GIVEN DATA

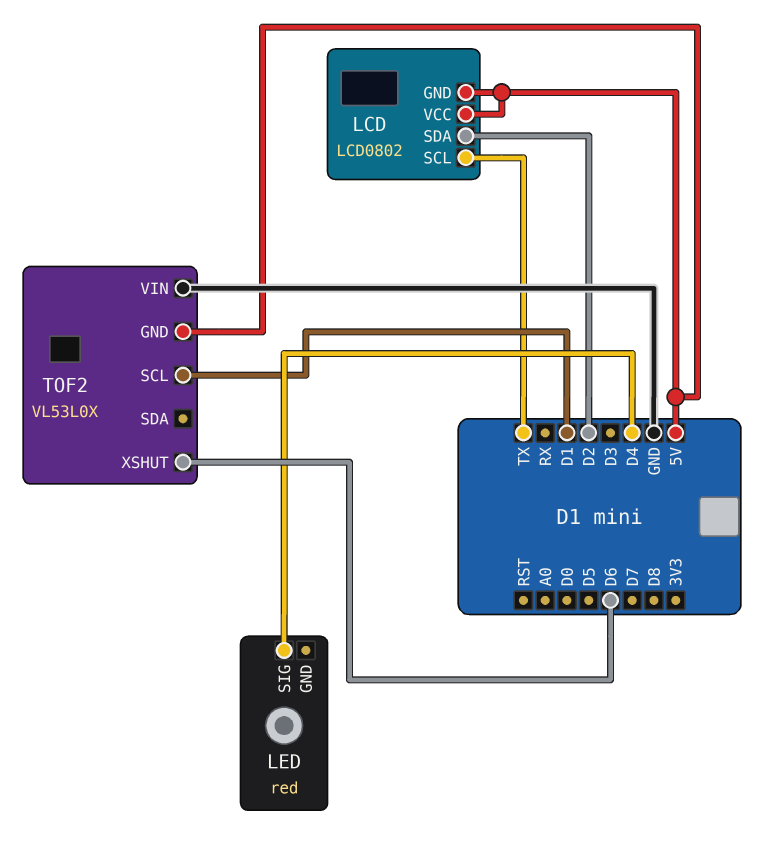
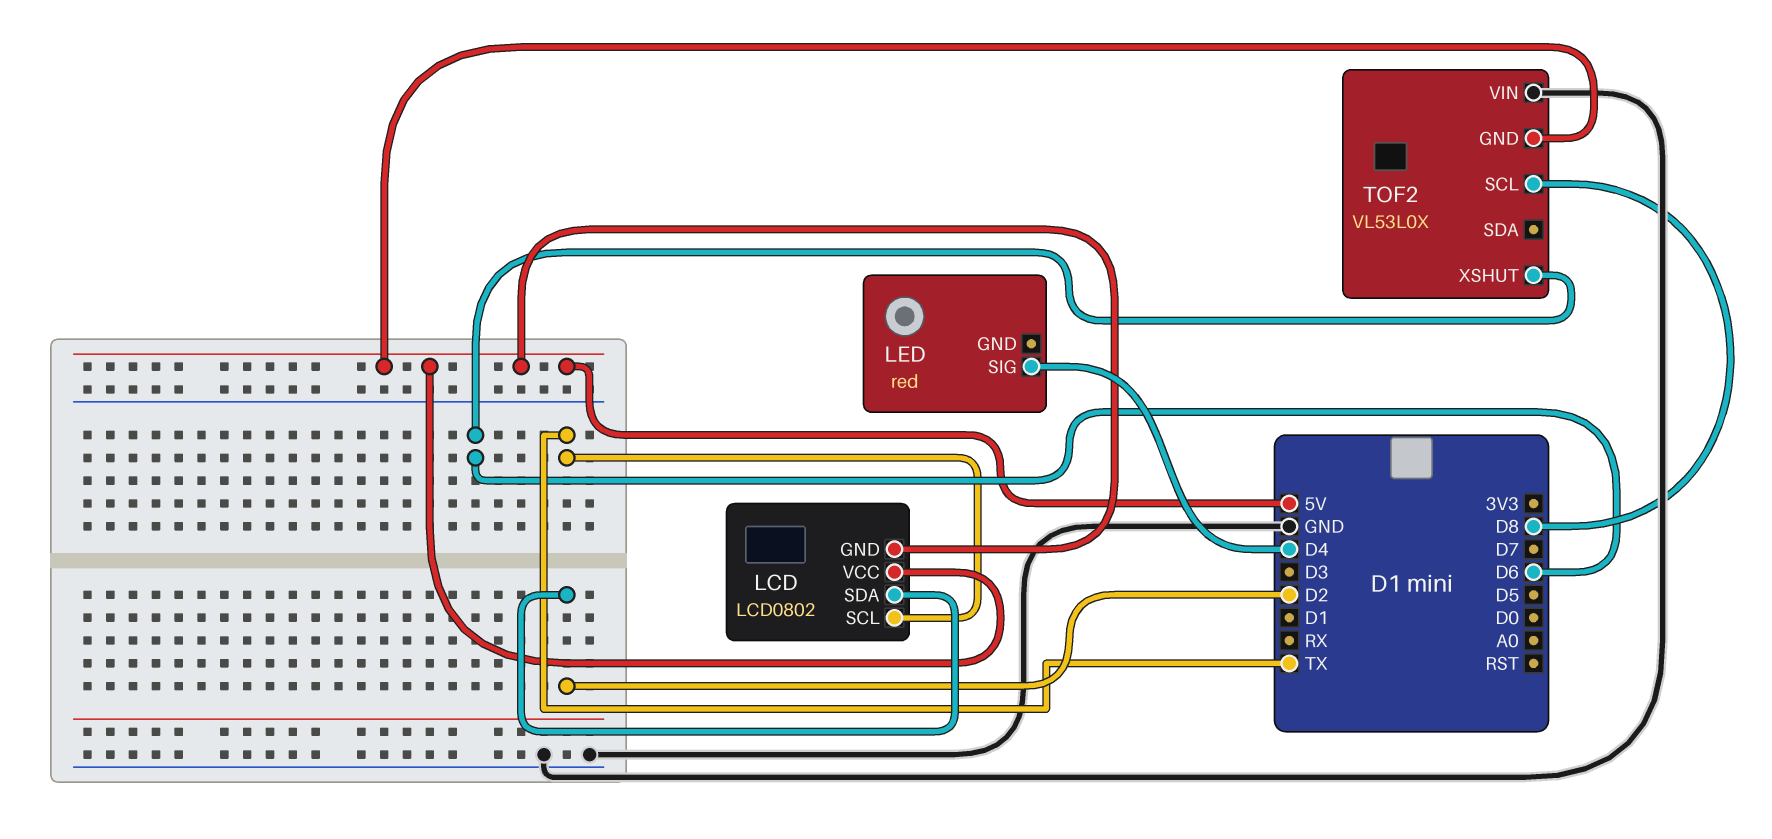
TOF2 pin SCL: D1 -> D8

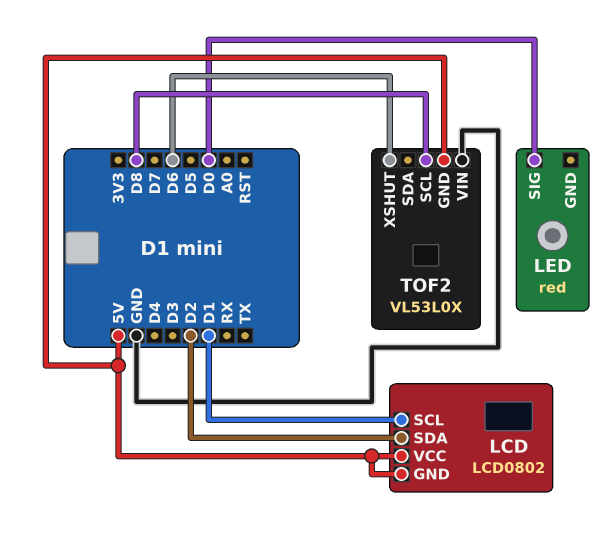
LCD pin SCL: TX -> D1
LED pin SIG: D4 -> D0

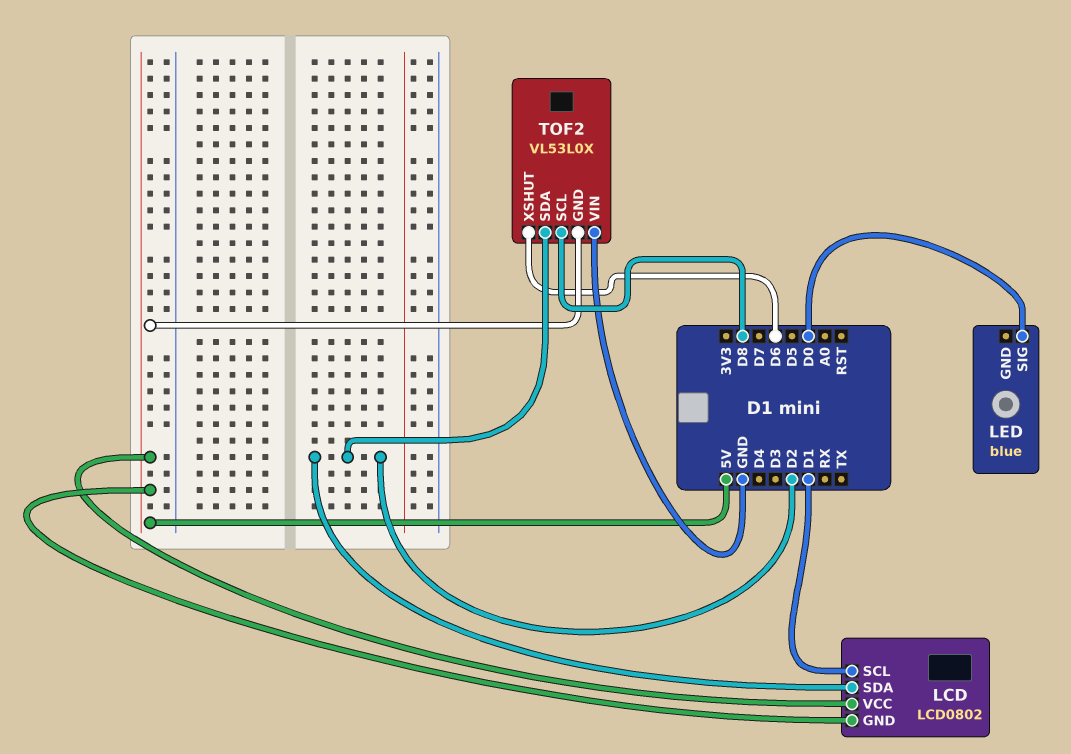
LED: red -> blue
TOF2 pin SDA: none -> D2

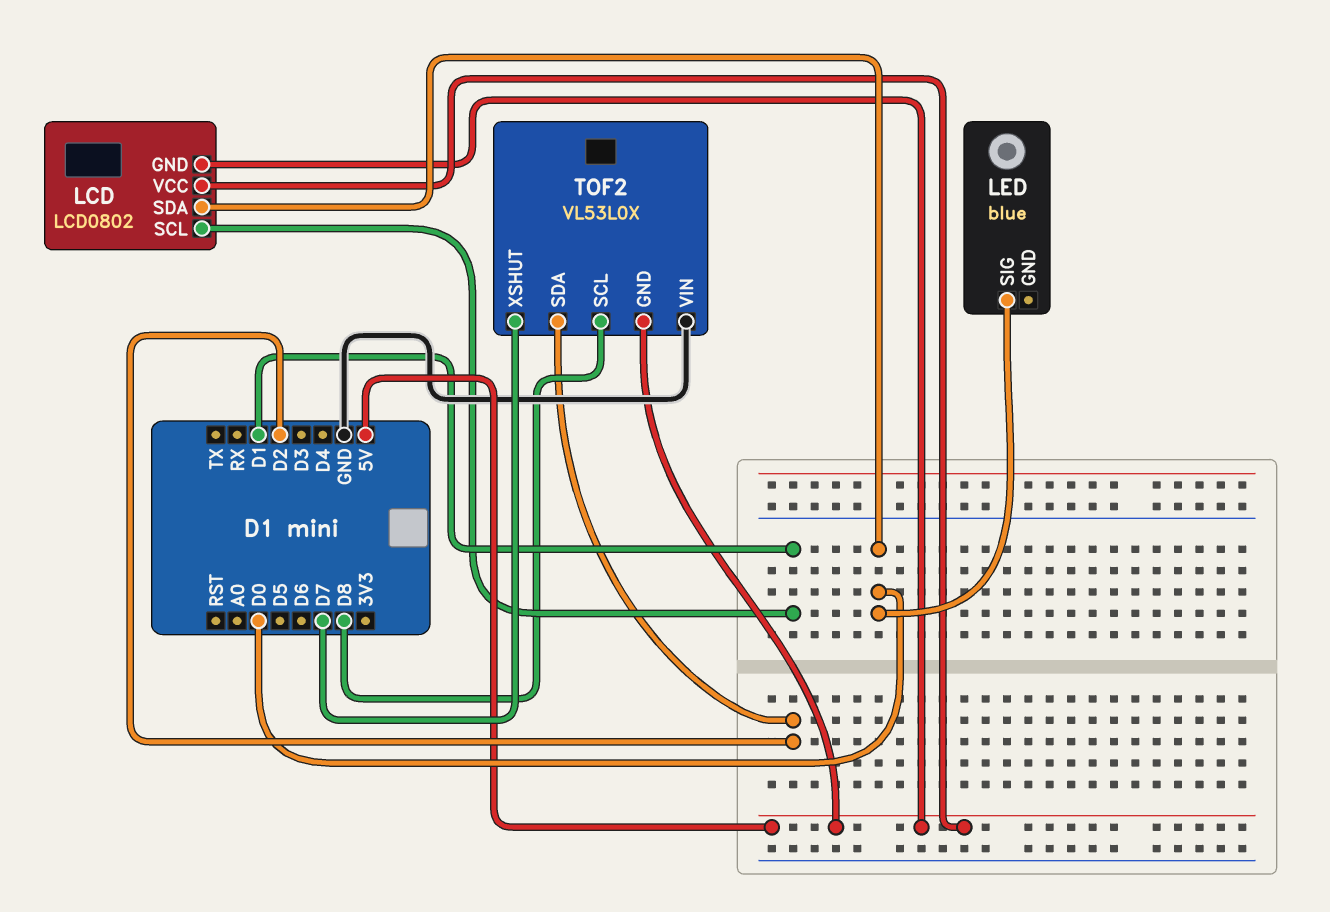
LCD pin SDA: D2 -> D0
TOF2 pin XSHUT: D6 -> D7

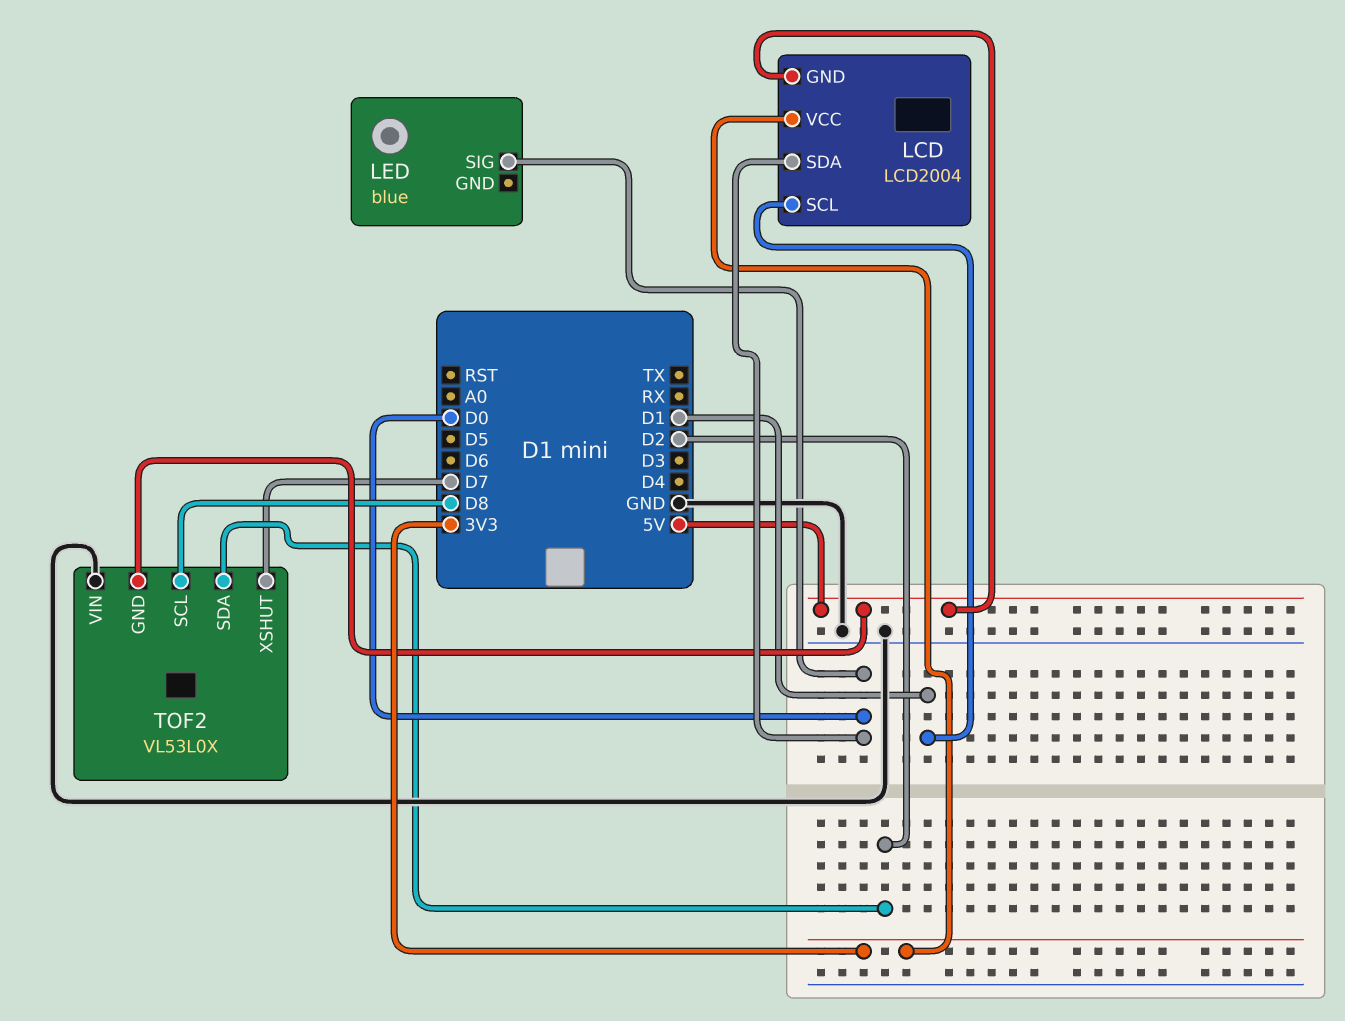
LCD: LCD0802 -> LCD2004
LCD pin VCC: 5V -> 3V3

TASK TO COMPLETE
Please output an exact repetition of the lines from the line containing "TOF2 pin SDA: none -> D2" to the end of the records, both included, with no pictures and no additional text.

RESPONSE BOX
TOF2 pin SDA: none -> D2

LCD pin SDA: D2 -> D0
TOF2 pin XSHUT: D6 -> D7

LCD: LCD0802 -> LCD2004
LCD pin VCC: 5V -> 3V3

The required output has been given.